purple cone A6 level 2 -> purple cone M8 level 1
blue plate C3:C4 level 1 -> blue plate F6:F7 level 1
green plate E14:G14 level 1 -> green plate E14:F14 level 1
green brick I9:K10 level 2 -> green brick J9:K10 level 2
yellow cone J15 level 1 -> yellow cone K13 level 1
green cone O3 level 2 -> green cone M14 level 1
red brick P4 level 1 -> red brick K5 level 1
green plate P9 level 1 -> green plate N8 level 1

- - - - - - -

The complete listing must be reproduced exactly as written.

# [Exercise solution]
purple cone A6 level 2 -> purple cone M8 level 1
blue plate C3:C4 level 1 -> blue plate F6:F7 level 1
green plate E14:G14 level 1 -> green plate E14:F14 level 1
green brick I9:K10 level 2 -> green brick J9:K10 level 2
yellow cone J15 level 1 -> yellow cone K13 level 1
green cone O3 level 2 -> green cone M14 level 1
red brick P4 level 1 -> red brick K5 level 1
green plate P9 level 1 -> green plate N8 level 1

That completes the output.